§ ENTRIES SHOWN:
Segment Open
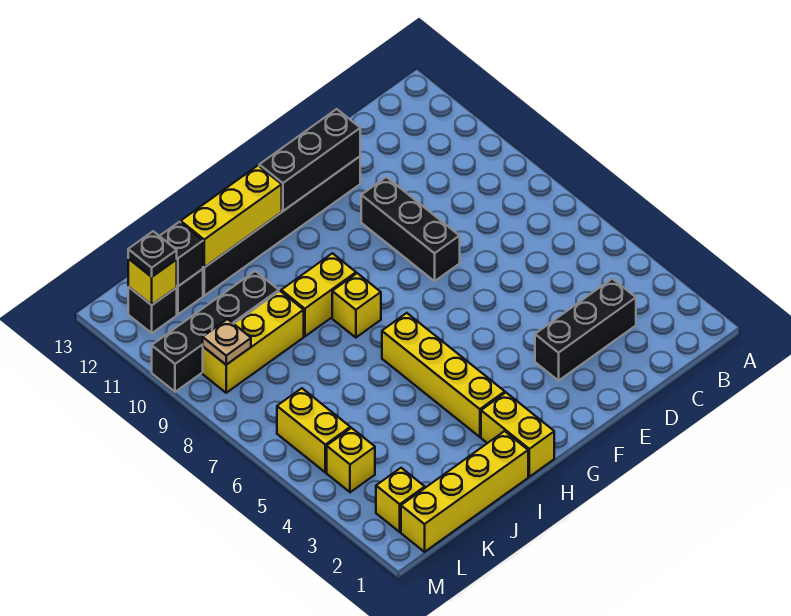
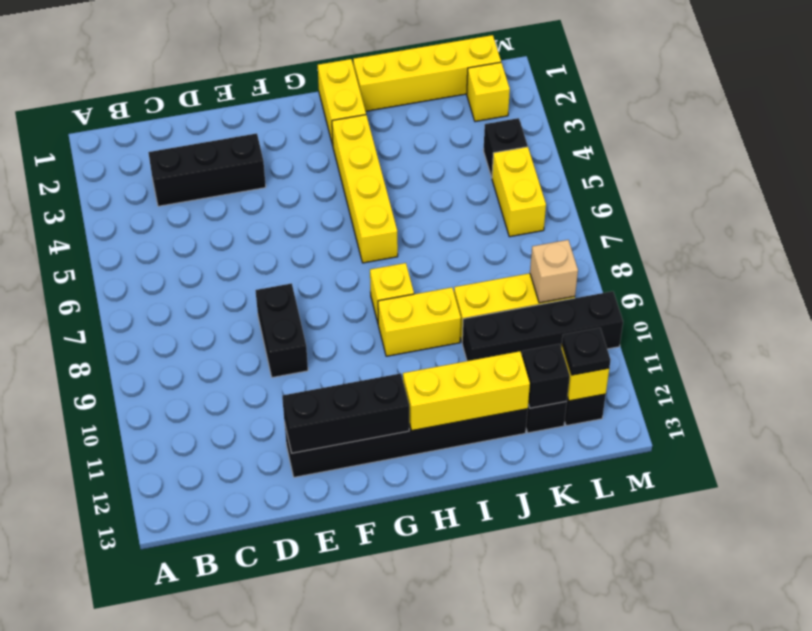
black brick E8:E10 level 1 -> black brick E8:E9 level 1
yellow brick L4 level 1 -> black brick L4 level 1
tan plate L9 level 2 -> tan brick L9 level 2

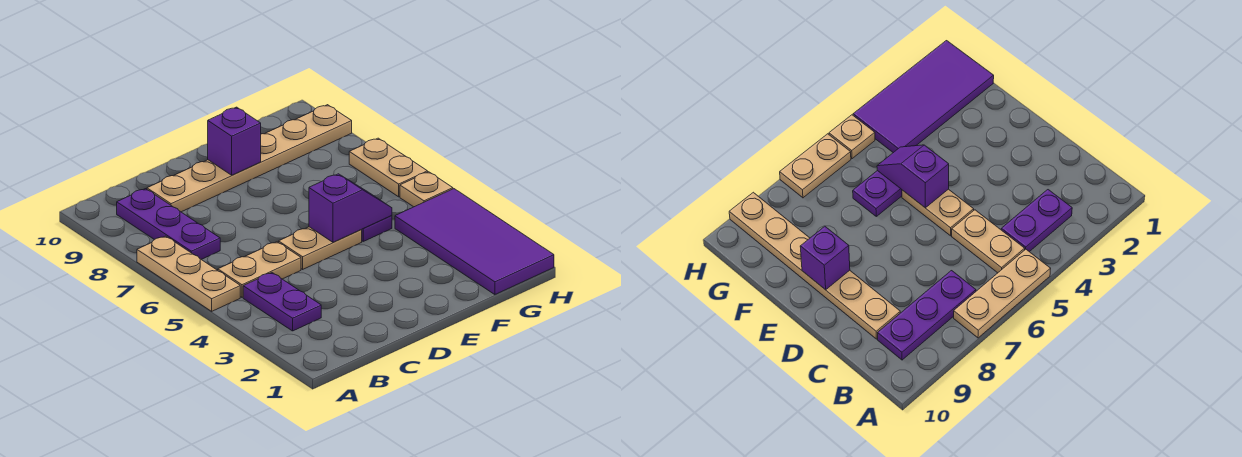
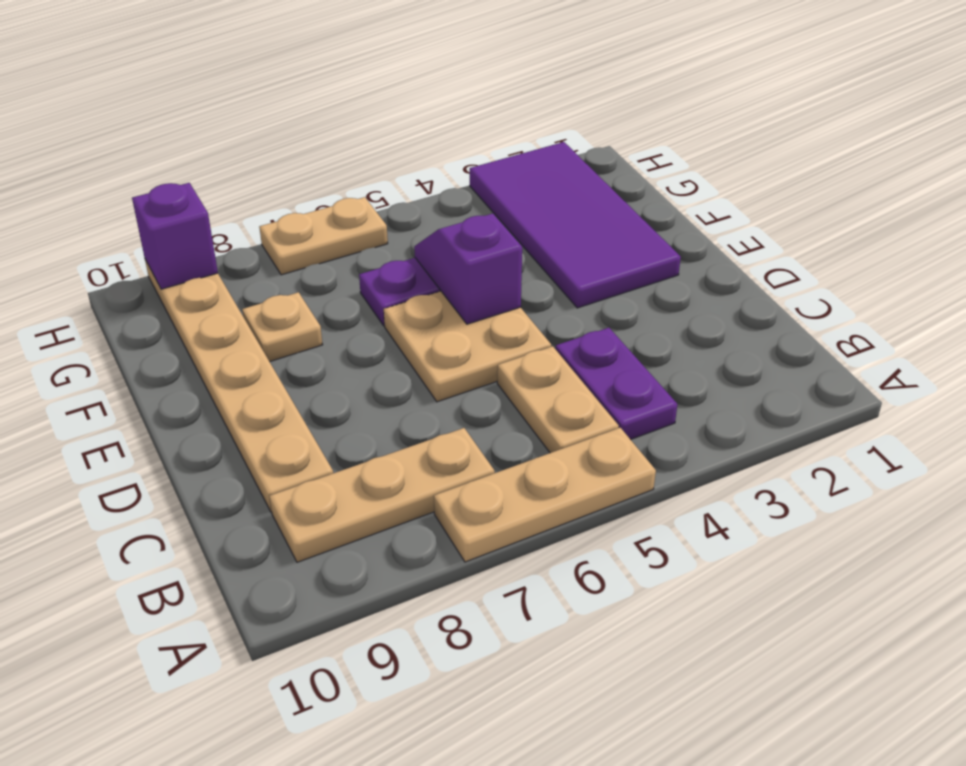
purple plate B3:B4 level 1 -> purple plate B4:C4 level 1
purple plate B7:B9 level 1 -> tan plate B7:B9 level 1
tan plate D5:E5 level 1 -> tan plate D5:E6 level 1
purple brick E9 level 2 -> purple brick H9 level 2
purple tile G1:H4 level 1 -> purple tile E2:H3 level 1
tan plate H5 level 1 -> tan plate F8 level 1

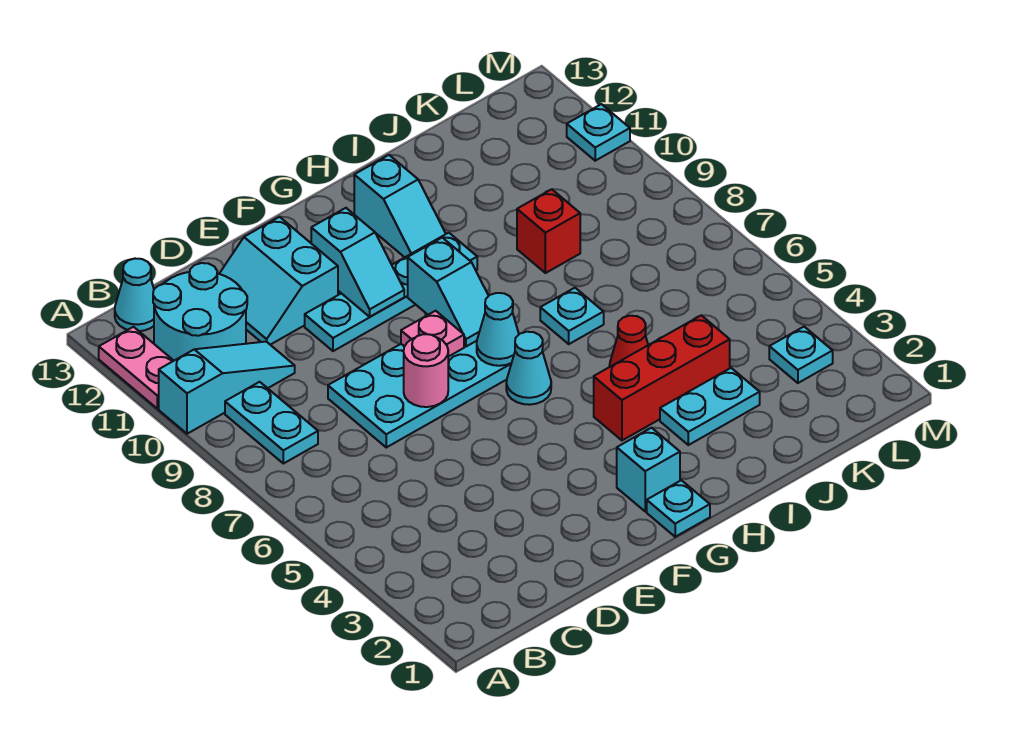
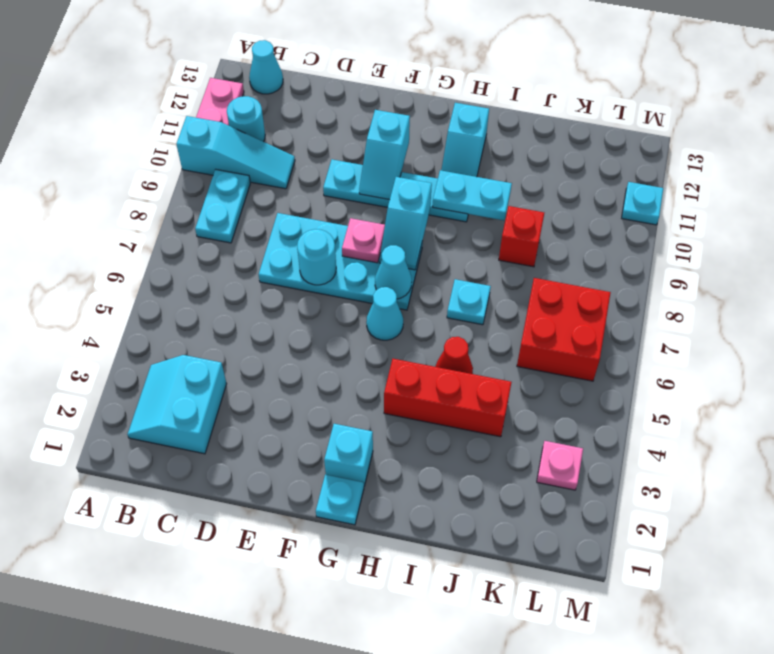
cyan round brick B11:C12 level 1 -> cyan round brick B11 level 1
cyan slope D11:E12 level 1 top E -> cyan slope B2:C3 level 1 top C
pink round brick E7 level 2 -> cyan round brick E7 level 2
cyan plate I3:J3 level 1 -> cyan plate H10:I10 level 2
none -> red brick K6:L7 level 1
cyan plate L3 level 1 -> pink plate L3 level 1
Segment Closed
Without the pictures, retype all of the data above exactly.

§ REPLY TO THE TASK:
black brick E8:E10 level 1 -> black brick E8:E9 level 1
yellow brick L4 level 1 -> black brick L4 level 1
tan plate L9 level 2 -> tan brick L9 level 2

purple plate B3:B4 level 1 -> purple plate B4:C4 level 1
purple plate B7:B9 level 1 -> tan plate B7:B9 level 1
tan plate D5:E5 level 1 -> tan plate D5:E6 level 1
purple brick E9 level 2 -> purple brick H9 level 2
purple tile G1:H4 level 1 -> purple tile E2:H3 level 1
tan plate H5 level 1 -> tan plate F8 level 1

cyan round brick B11:C12 level 1 -> cyan round brick B11 level 1
cyan slope D11:E12 level 1 top E -> cyan slope B2:C3 level 1 top C
pink round brick E7 level 2 -> cyan round brick E7 level 2
cyan plate I3:J3 level 1 -> cyan plate H10:I10 level 2
none -> red brick K6:L7 level 1
cyan plate L3 level 1 -> pink plate L3 level 1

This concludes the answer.